- Given data:
▼

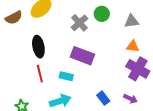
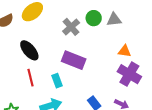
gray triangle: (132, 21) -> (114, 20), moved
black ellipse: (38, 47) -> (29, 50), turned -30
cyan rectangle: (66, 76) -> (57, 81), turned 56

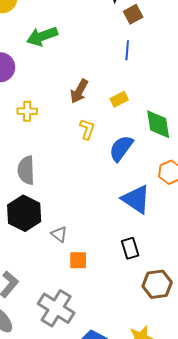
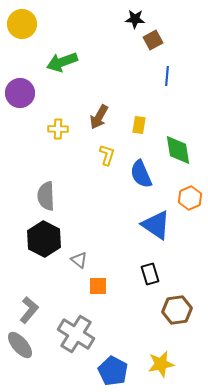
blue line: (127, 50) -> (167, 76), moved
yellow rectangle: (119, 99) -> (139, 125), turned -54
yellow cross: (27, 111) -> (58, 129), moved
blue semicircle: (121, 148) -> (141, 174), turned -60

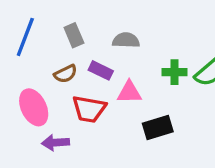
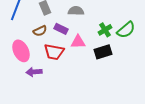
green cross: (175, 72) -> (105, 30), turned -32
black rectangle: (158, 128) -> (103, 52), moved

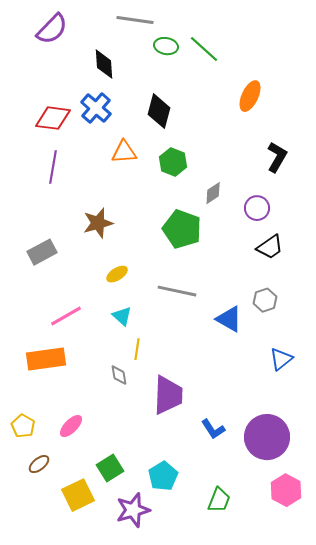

▲
▼

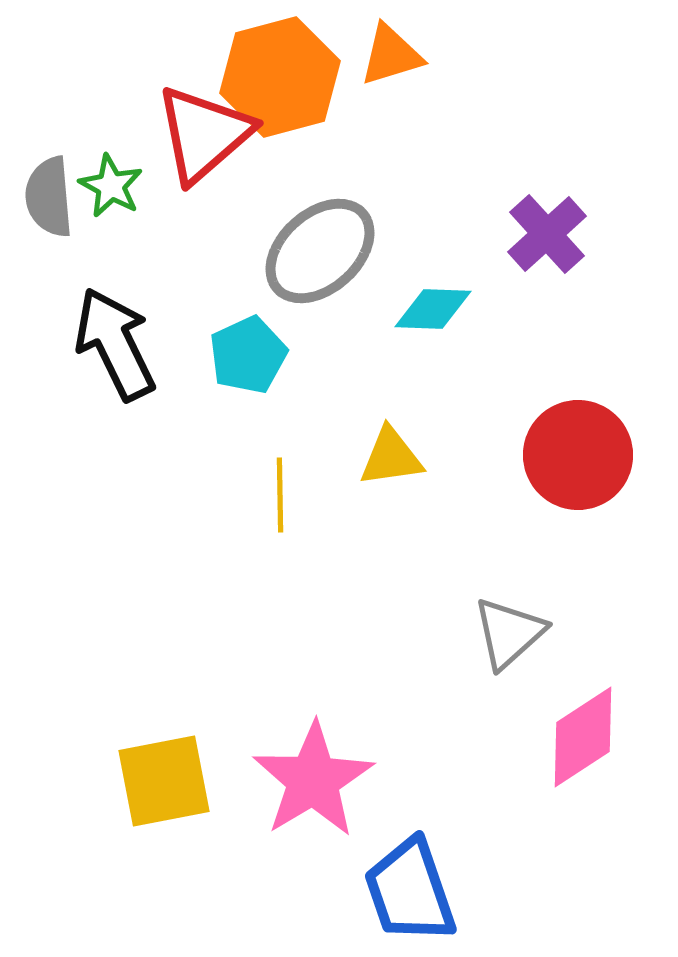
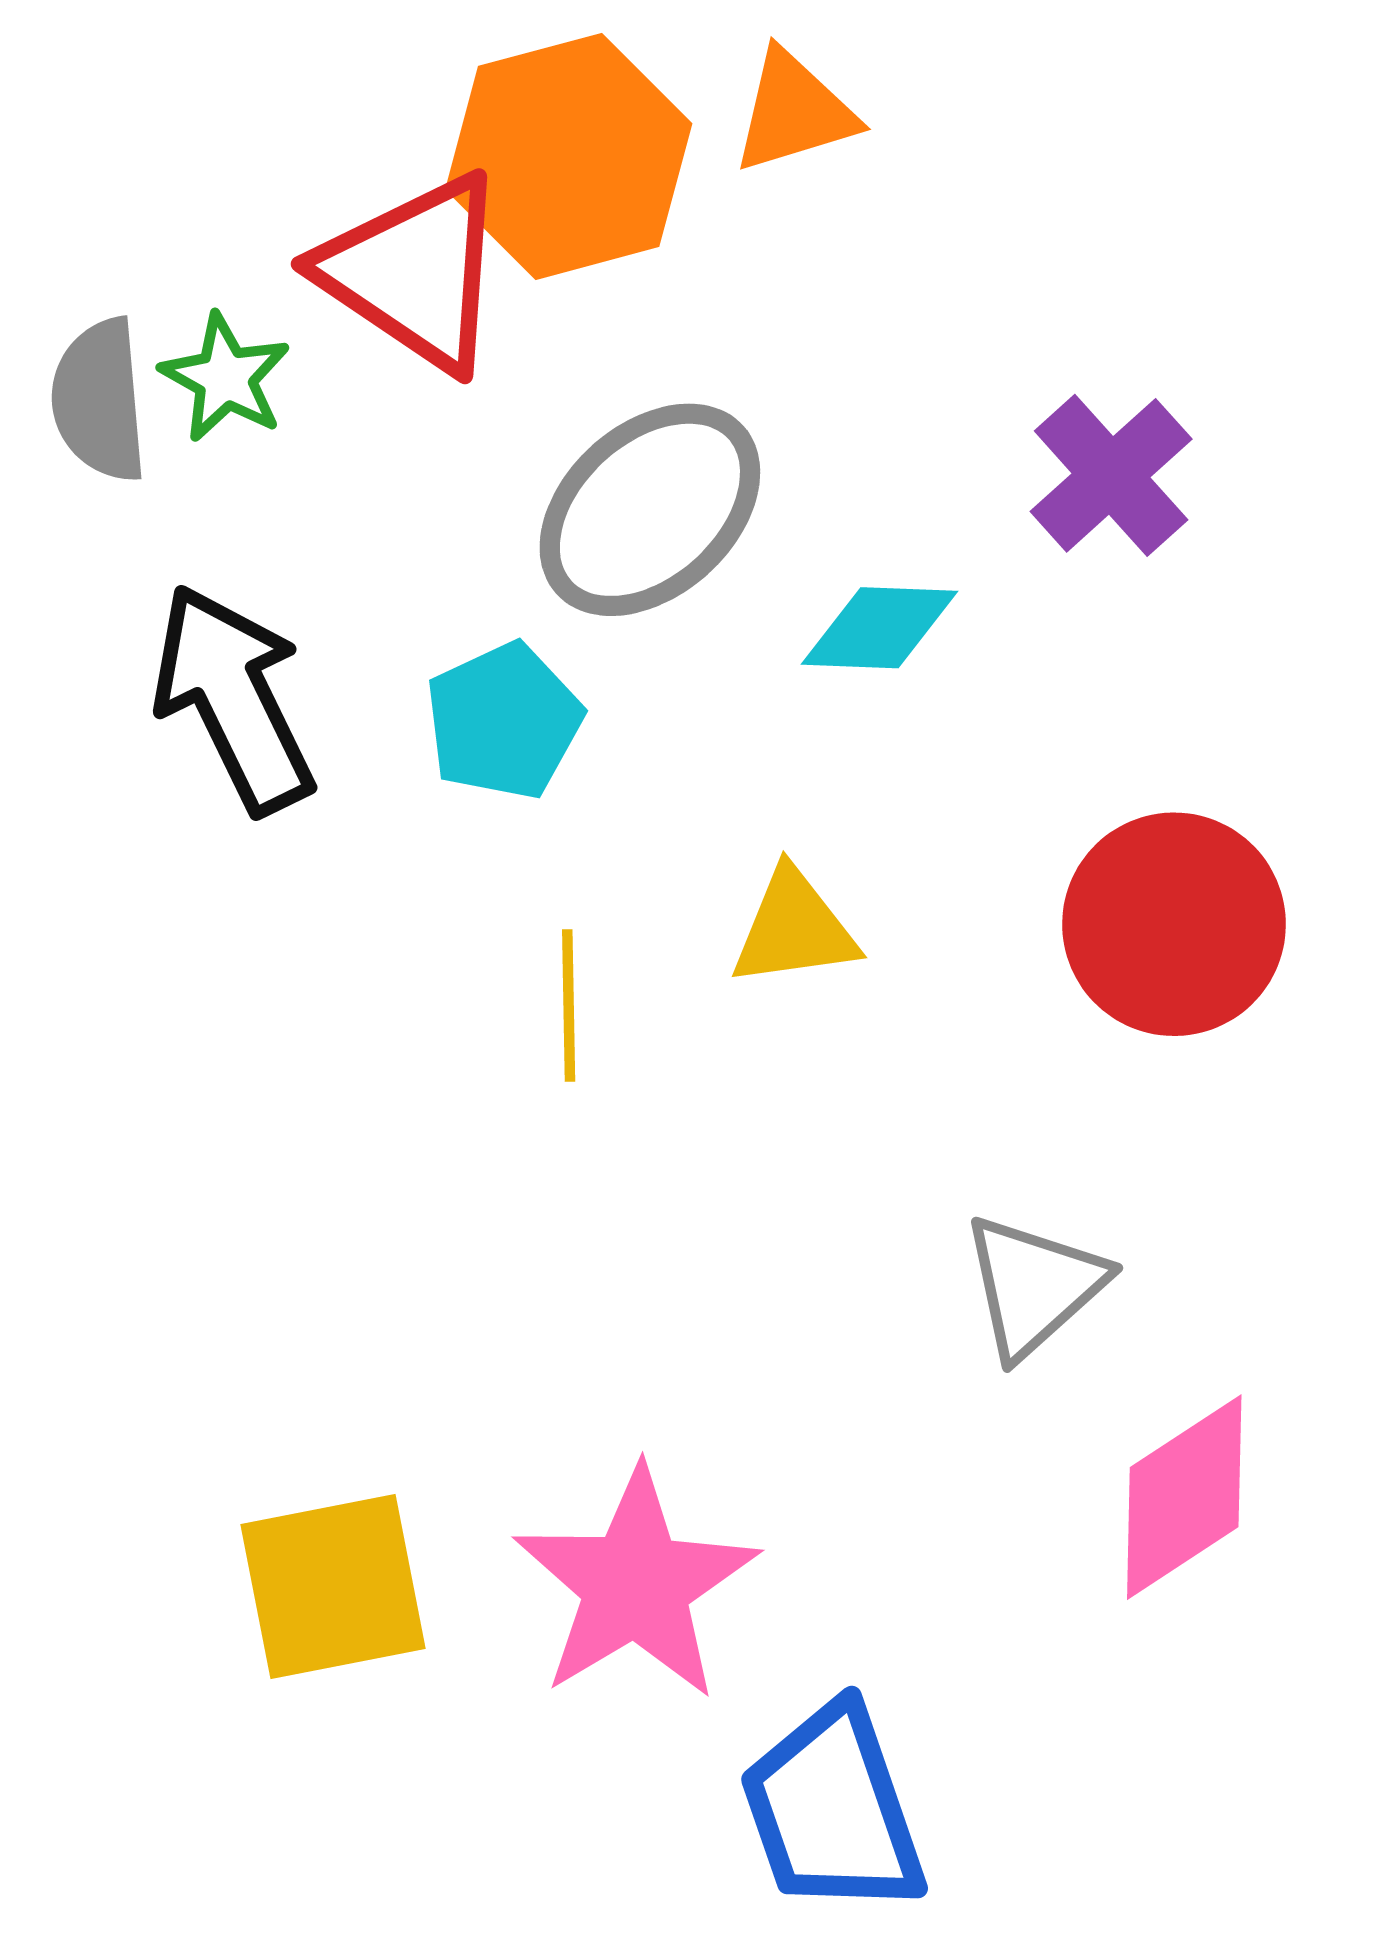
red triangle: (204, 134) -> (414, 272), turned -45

▲

A clean copy is needed of the lines in the listing above from the one with "gray triangle: (132, 21) -> (114, 20), moved" through the one with "black rectangle: (158, 128)", exact in every word and free of pictures.

- Exercise result:
gray triangle: (132, 21) -> (114, 20), moved
black ellipse: (38, 47) -> (29, 50), turned -30
cyan rectangle: (66, 76) -> (57, 81), turned 56

blue line: (127, 50) -> (167, 76), moved
yellow rectangle: (119, 99) -> (139, 125), turned -54
yellow cross: (27, 111) -> (58, 129), moved
blue semicircle: (121, 148) -> (141, 174), turned -60

green cross: (175, 72) -> (105, 30), turned -32
black rectangle: (158, 128) -> (103, 52), moved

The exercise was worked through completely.